─── RECORDED DATA
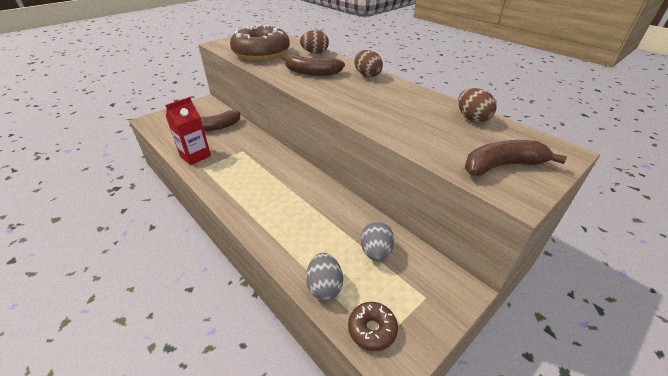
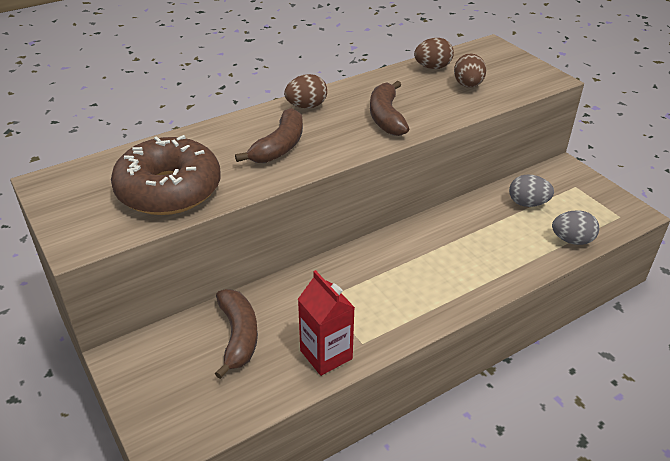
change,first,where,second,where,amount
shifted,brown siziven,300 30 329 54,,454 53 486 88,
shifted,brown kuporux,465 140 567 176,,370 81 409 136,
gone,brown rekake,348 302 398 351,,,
──────
(INSTRUCTIONS FOR THE TASK)
Exactly as written, copy out the listing, but without any pictures.

(RESPONSE AREA)
change,first,where,second,where,amount
shifted,brown siziven,300 30 329 54,,454 53 486 88,
shifted,brown kuporux,465 140 567 176,,370 81 409 136,
gone,brown rekake,348 302 398 351,,,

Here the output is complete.